**Task to carry out**
After locating the line that contains "499 245 542", restate it and each later line word for word through the end of the records.
——————
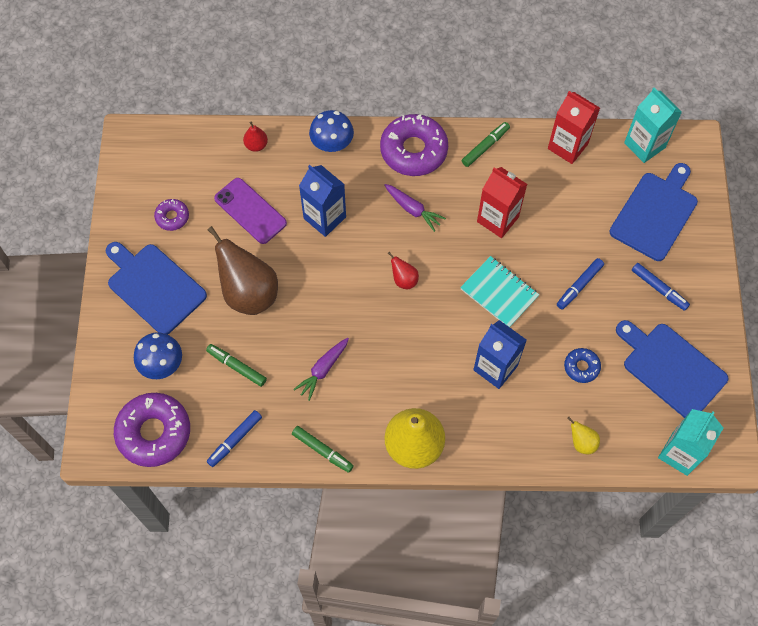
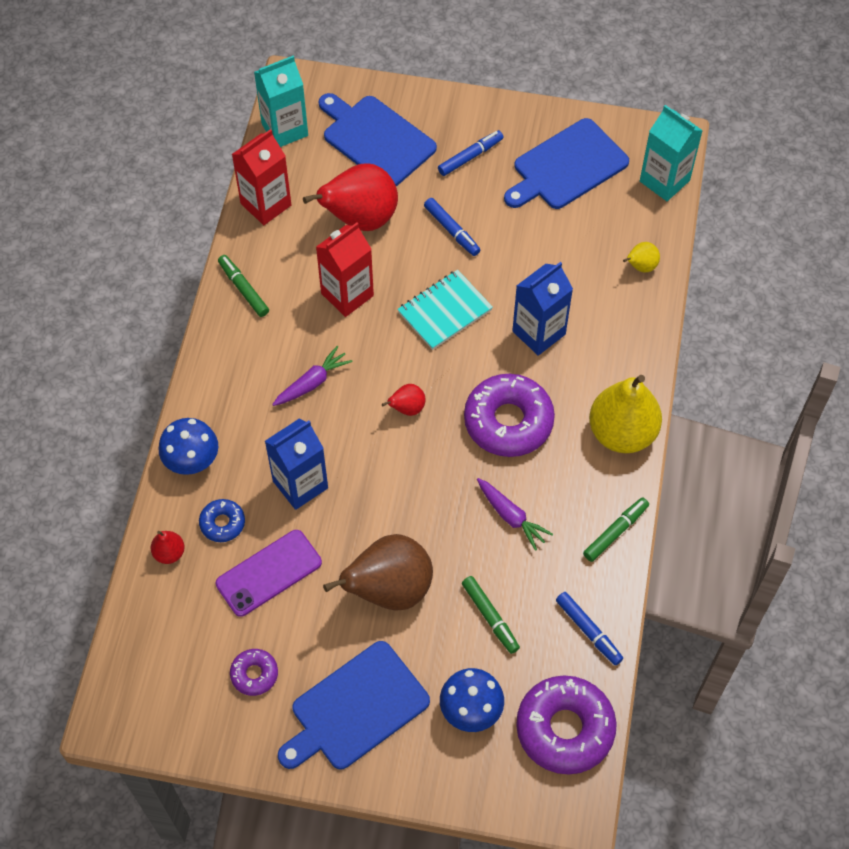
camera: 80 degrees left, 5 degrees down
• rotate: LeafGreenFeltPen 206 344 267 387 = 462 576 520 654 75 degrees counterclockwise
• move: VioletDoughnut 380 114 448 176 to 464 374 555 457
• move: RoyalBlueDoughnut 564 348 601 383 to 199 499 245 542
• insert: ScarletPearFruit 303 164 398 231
——————
**Task response**
• move: RoyalBlueDoughnut 564 348 601 383 to 199 499 245 542
• insert: ScarletPearFruit 303 164 398 231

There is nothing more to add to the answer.